*What is expected*: Return the lines beginning at the one that contains "(429, 194) = (355, 204): turquoise" and continuing to the end of the entries, including both ends, exactly as written and nothing else.

*Records for the task*:
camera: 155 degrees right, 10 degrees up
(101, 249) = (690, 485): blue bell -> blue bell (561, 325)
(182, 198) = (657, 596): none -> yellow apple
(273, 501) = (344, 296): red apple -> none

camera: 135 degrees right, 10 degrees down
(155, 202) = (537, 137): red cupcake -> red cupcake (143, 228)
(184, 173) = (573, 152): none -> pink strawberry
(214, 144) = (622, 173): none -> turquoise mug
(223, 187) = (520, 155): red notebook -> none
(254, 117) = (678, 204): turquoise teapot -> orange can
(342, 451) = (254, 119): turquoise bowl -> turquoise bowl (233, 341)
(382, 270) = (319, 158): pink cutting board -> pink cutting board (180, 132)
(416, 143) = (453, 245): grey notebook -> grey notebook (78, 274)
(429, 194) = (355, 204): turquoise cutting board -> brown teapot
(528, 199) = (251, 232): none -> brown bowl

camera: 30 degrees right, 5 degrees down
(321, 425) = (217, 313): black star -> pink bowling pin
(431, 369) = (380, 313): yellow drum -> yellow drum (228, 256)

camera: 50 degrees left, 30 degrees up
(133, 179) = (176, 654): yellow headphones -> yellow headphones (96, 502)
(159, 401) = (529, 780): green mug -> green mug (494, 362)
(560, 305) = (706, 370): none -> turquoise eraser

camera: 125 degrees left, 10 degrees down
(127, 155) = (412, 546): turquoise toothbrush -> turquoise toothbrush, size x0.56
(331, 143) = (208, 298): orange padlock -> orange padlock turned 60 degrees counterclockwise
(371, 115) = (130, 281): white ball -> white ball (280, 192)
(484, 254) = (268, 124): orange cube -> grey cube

*Solution to the problem*:
(429, 194) = (355, 204): turquoise cutting board -> brown teapot
(528, 199) = (251, 232): none -> brown bowl

camera: 30 degrees right, 5 degrees down
(321, 425) = (217, 313): black star -> pink bowling pin
(431, 369) = (380, 313): yellow drum -> yellow drum (228, 256)

camera: 50 degrees left, 30 degrees up
(133, 179) = (176, 654): yellow headphones -> yellow headphones (96, 502)
(159, 401) = (529, 780): green mug -> green mug (494, 362)
(560, 305) = (706, 370): none -> turquoise eraser

camera: 125 degrees left, 10 degrees down
(127, 155) = (412, 546): turquoise toothbrush -> turquoise toothbrush, size x0.56
(331, 143) = (208, 298): orange padlock -> orange padlock turned 60 degrees counterclockwise
(371, 115) = (130, 281): white ball -> white ball (280, 192)
(484, 254) = (268, 124): orange cube -> grey cube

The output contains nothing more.